> Material provided
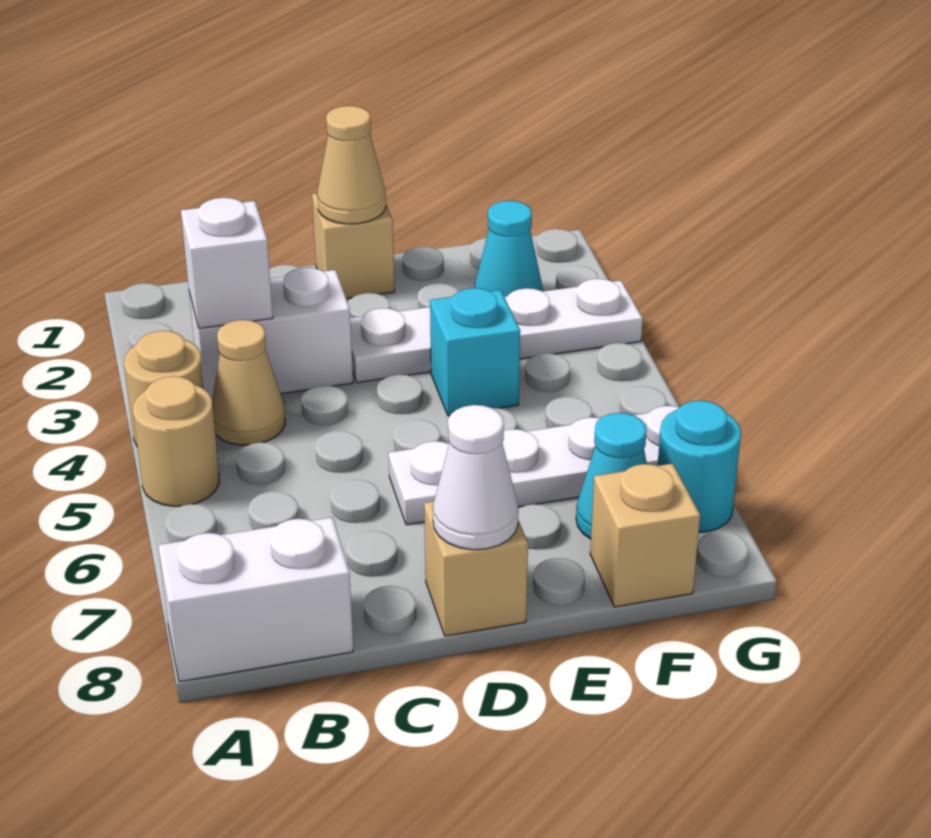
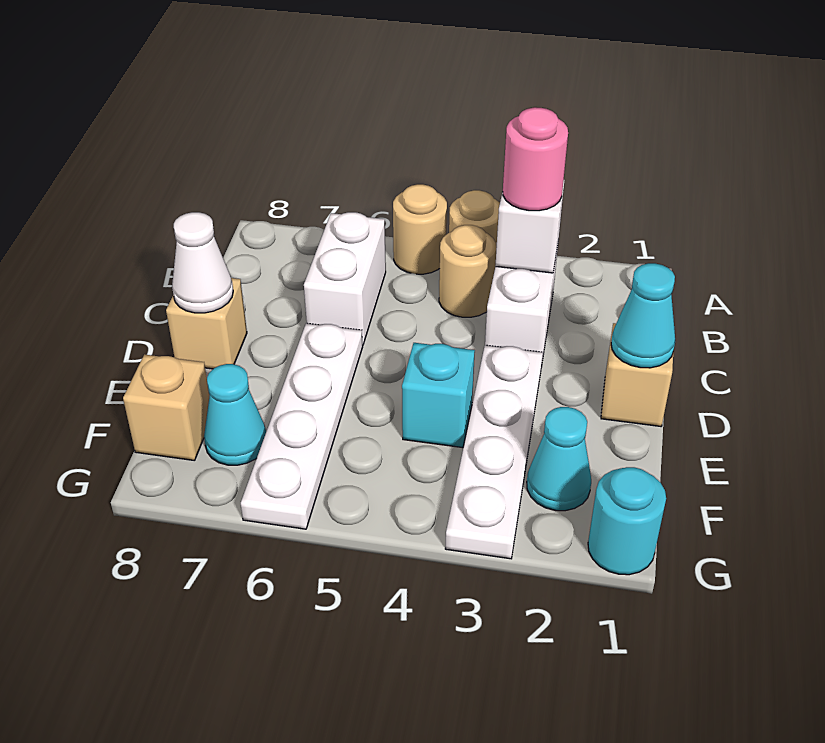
white brick A8:B8 level 1 -> white brick B6:C6 level 1
none -> pink round brick B3 level 3
tan cone B4 level 1 -> tan round brick B4 level 1
tan cone D1 level 2 -> cyan cone D1 level 2
cyan round brick G7 level 1 -> cyan round brick G1 level 1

> Directions for this task
Line count for the string "cyan": work it out from the records above and reply with the number alone.

> Task answer
2